DATA UNDER STUDY:
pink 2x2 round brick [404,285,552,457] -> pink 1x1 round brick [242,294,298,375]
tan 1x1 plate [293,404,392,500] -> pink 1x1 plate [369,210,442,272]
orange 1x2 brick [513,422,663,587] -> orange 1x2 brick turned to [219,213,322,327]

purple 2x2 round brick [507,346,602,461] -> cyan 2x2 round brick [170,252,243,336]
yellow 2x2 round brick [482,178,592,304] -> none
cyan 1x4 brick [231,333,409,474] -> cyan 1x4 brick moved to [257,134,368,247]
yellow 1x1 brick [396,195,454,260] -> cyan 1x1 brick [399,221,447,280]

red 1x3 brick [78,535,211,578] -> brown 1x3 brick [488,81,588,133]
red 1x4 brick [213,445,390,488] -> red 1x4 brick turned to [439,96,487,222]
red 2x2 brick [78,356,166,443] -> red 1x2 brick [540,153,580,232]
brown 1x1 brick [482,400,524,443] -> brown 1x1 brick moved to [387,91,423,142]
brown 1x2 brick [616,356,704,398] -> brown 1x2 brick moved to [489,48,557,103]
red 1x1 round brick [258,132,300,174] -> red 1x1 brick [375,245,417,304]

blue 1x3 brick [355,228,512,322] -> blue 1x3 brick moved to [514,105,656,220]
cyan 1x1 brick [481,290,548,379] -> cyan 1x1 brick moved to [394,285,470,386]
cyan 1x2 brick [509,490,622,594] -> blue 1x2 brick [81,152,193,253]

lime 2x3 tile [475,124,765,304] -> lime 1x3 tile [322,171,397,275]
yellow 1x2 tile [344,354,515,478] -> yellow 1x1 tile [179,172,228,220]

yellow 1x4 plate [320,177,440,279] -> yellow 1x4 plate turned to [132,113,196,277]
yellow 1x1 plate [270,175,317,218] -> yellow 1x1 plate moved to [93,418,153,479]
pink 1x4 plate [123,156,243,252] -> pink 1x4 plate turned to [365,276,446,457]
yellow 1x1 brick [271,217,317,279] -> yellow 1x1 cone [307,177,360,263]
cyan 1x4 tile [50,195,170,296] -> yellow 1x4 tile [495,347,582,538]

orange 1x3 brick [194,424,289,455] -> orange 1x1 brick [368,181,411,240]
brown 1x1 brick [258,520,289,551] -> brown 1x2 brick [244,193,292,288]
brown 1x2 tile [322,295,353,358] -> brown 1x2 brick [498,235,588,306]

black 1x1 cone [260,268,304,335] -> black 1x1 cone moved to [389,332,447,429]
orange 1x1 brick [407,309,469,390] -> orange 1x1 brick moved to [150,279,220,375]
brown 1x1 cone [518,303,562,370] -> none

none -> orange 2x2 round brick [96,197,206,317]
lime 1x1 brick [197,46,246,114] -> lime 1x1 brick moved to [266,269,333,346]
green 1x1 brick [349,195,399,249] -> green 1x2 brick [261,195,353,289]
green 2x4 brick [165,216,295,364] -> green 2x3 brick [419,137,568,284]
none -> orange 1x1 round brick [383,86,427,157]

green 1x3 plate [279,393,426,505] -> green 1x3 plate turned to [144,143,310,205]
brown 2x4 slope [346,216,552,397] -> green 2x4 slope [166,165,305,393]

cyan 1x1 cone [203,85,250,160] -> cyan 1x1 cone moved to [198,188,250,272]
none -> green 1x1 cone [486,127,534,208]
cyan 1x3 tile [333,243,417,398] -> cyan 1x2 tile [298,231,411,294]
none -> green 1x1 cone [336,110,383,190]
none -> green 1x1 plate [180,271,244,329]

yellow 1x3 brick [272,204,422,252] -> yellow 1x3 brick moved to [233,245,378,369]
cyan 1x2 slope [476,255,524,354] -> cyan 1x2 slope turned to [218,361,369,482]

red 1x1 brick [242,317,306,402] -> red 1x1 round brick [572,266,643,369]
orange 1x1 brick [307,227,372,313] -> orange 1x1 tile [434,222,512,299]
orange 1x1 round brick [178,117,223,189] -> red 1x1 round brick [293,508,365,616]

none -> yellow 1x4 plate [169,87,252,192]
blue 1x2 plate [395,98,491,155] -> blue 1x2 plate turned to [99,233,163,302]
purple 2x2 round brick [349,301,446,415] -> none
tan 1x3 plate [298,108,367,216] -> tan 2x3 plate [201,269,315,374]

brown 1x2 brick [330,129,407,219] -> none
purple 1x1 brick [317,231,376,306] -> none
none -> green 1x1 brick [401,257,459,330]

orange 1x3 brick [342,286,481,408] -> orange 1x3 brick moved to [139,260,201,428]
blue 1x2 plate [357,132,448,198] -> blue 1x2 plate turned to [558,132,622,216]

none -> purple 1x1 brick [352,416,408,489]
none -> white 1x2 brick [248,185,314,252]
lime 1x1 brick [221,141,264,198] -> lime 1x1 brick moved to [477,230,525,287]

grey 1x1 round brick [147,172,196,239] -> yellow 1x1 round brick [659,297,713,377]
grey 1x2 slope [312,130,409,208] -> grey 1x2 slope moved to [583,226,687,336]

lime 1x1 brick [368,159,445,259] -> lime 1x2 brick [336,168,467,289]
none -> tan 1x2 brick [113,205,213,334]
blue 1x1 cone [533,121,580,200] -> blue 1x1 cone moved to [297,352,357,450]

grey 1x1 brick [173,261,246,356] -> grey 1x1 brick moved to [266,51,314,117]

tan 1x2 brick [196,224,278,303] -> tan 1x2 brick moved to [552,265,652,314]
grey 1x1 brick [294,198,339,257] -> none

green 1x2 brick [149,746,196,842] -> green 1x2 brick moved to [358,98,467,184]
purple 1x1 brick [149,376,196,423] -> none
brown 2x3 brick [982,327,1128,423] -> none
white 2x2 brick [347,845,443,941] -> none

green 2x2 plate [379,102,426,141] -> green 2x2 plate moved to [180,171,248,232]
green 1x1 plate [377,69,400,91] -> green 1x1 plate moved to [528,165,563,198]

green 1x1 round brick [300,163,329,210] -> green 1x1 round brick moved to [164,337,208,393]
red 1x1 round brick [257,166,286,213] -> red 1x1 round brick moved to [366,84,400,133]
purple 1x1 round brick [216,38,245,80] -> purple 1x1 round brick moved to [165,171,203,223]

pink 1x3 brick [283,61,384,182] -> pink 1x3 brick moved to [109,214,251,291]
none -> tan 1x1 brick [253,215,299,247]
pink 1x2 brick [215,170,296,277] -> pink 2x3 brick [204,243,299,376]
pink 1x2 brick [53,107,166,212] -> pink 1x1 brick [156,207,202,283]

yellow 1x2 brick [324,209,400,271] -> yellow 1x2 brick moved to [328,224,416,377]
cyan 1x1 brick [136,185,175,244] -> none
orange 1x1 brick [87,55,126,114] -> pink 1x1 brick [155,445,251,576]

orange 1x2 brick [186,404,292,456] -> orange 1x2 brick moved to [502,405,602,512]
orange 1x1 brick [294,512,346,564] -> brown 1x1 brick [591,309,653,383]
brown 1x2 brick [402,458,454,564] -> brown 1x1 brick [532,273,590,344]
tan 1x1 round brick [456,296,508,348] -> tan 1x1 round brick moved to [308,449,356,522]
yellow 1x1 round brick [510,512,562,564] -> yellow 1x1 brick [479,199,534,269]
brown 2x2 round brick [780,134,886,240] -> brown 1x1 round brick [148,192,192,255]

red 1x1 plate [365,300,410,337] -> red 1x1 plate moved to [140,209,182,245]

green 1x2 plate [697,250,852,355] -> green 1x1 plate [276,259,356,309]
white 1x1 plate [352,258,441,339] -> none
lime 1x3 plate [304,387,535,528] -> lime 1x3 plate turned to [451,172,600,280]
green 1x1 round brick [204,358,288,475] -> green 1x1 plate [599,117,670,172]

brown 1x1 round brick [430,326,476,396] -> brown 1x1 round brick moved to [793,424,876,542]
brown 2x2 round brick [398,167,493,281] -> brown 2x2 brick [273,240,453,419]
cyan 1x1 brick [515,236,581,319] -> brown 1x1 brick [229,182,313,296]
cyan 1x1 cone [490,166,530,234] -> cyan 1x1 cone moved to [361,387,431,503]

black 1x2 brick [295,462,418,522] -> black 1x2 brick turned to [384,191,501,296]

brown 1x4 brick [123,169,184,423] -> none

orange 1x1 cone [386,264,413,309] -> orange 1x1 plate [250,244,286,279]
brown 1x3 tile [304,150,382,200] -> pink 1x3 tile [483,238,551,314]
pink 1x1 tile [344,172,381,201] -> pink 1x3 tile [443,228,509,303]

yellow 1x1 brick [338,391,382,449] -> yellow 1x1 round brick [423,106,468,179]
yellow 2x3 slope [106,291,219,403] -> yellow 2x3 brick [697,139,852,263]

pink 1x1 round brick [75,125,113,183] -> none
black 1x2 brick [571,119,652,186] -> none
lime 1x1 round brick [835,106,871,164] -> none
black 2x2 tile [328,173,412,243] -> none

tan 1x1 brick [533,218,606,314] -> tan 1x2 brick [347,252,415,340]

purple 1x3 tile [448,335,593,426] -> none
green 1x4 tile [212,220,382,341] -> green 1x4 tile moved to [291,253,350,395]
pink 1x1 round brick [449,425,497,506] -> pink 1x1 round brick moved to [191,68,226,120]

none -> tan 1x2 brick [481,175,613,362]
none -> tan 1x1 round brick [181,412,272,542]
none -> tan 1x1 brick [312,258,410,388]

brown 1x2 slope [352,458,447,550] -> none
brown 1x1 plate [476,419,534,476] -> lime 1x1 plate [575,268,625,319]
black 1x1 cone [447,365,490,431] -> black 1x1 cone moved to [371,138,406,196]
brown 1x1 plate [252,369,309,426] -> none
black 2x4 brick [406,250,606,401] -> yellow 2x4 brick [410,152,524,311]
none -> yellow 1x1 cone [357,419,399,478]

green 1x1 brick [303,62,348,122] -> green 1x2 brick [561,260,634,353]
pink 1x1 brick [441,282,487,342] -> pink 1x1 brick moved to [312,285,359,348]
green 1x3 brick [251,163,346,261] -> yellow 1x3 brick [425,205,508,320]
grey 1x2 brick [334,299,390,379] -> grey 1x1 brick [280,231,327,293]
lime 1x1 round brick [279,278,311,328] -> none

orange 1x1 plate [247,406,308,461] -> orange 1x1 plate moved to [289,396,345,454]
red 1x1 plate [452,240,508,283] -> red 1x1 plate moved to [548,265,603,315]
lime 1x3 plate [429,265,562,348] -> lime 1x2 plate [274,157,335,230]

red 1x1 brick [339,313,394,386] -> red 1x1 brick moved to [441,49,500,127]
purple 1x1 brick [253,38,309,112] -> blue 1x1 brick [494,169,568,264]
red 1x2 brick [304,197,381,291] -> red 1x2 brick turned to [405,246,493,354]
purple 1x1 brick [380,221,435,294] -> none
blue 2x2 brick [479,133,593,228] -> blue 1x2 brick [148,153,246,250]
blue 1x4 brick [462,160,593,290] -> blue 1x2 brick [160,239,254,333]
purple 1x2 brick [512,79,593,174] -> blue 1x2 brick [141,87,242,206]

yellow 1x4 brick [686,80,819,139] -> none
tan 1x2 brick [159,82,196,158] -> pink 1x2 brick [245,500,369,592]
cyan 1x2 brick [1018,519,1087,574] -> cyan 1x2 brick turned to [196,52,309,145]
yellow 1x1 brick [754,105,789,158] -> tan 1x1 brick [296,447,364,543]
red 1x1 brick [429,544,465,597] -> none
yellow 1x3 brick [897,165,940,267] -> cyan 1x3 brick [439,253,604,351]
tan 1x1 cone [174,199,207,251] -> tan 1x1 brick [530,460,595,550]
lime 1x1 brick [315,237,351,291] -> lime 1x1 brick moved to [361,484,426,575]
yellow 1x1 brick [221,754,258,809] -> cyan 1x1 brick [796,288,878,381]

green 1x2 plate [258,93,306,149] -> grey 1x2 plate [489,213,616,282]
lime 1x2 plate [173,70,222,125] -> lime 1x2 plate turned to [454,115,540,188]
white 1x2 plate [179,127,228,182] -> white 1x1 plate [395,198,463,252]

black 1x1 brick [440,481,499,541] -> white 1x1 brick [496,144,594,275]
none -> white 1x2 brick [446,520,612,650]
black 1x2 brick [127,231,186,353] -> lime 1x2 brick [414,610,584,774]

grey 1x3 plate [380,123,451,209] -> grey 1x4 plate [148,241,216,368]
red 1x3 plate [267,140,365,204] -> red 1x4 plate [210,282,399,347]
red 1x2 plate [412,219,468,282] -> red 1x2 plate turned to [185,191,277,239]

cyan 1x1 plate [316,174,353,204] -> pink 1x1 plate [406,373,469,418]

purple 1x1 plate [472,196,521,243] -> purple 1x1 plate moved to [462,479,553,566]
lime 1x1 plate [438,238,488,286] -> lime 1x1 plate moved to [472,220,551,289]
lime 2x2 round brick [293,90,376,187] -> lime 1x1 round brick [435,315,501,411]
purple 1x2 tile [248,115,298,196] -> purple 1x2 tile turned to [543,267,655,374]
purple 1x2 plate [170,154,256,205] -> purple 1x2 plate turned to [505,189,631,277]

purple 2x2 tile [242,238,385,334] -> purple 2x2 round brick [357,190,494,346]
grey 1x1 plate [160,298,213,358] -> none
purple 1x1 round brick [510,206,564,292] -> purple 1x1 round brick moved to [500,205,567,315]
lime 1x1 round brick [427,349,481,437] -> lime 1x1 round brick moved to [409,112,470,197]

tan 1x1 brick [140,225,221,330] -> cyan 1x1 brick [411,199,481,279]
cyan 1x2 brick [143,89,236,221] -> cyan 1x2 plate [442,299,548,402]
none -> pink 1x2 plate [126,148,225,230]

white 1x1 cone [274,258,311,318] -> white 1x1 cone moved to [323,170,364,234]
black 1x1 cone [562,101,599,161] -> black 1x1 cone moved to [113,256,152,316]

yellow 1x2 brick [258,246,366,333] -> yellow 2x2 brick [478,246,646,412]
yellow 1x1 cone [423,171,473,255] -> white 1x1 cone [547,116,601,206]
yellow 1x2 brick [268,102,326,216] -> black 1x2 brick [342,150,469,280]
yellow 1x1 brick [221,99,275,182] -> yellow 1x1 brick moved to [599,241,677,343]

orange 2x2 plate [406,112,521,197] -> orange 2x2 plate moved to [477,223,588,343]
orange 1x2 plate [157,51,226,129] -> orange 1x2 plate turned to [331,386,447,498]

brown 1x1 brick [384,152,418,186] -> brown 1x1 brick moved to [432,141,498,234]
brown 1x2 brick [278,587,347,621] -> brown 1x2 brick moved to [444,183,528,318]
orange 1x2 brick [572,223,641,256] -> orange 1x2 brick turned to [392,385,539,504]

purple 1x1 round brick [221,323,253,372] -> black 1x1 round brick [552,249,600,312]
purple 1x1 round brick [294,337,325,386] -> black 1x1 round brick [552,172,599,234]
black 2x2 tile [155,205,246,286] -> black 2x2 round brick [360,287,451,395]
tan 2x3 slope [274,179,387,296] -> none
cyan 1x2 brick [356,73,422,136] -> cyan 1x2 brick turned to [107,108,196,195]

TASK PROMPT:
Show the lines above with "white".

SOLVED PROBLEM:
none -> white 1x2 brick [248,185,314,252]
white 2x2 brick [347,845,443,941] -> none
white 1x1 plate [352,258,441,339] -> none
white 1x2 plate [179,127,228,182] -> white 1x1 plate [395,198,463,252]
black 1x1 brick [440,481,499,541] -> white 1x1 brick [496,144,594,275]
none -> white 1x2 brick [446,520,612,650]
white 1x1 cone [274,258,311,318] -> white 1x1 cone moved to [323,170,364,234]
yellow 1x1 cone [423,171,473,255] -> white 1x1 cone [547,116,601,206]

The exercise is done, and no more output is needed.